| INSTRUCTION |
Rewrite all the entries below, changing every "semicircle" to "half circle" and leaving everything else the same.

| ENTRIES SHOWN |
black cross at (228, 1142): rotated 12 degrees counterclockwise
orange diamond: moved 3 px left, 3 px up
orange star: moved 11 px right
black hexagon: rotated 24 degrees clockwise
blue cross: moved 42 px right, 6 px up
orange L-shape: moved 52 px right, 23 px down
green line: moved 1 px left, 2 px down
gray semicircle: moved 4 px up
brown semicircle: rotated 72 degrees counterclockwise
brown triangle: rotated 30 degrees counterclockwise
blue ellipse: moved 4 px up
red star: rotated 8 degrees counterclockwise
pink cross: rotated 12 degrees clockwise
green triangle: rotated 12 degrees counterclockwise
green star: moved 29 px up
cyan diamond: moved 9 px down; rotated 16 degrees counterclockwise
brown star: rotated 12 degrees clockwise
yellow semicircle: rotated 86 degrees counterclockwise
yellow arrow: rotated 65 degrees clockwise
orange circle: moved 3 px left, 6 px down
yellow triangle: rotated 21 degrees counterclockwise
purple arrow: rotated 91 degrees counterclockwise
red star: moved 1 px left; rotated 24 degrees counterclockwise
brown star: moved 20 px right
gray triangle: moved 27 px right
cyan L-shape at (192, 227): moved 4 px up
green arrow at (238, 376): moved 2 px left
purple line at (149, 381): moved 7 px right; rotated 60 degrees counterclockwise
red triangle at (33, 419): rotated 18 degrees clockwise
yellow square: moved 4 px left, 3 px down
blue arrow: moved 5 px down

| COMPLETE ANSWER |
black cross at (228, 1142): rotated 12 degrees counterclockwise
orange diamond: moved 3 px left, 3 px up
orange star: moved 11 px right
black hexagon: rotated 24 degrees clockwise
blue cross: moved 42 px right, 6 px up
orange L-shape: moved 52 px right, 23 px down
green line: moved 1 px left, 2 px down
gray half circle: moved 4 px up
brown half circle: rotated 72 degrees counterclockwise
brown triangle: rotated 30 degrees counterclockwise
blue ellipse: moved 4 px up
red star: rotated 8 degrees counterclockwise
pink cross: rotated 12 degrees clockwise
green triangle: rotated 12 degrees counterclockwise
green star: moved 29 px up
cyan diamond: moved 9 px down; rotated 16 degrees counterclockwise
brown star: rotated 12 degrees clockwise
yellow half circle: rotated 86 degrees counterclockwise
yellow arrow: rotated 65 degrees clockwise
orange circle: moved 3 px left, 6 px down
yellow triangle: rotated 21 degrees counterclockwise
purple arrow: rotated 91 degrees counterclockwise
red star: moved 1 px left; rotated 24 degrees counterclockwise
brown star: moved 20 px right
gray triangle: moved 27 px right
cyan L-shape at (192, 227): moved 4 px up
green arrow at (238, 376): moved 2 px left
purple line at (149, 381): moved 7 px right; rotated 60 degrees counterclockwise
red triangle at (33, 419): rotated 18 degrees clockwise
yellow square: moved 4 px left, 3 px down
blue arrow: moved 5 px down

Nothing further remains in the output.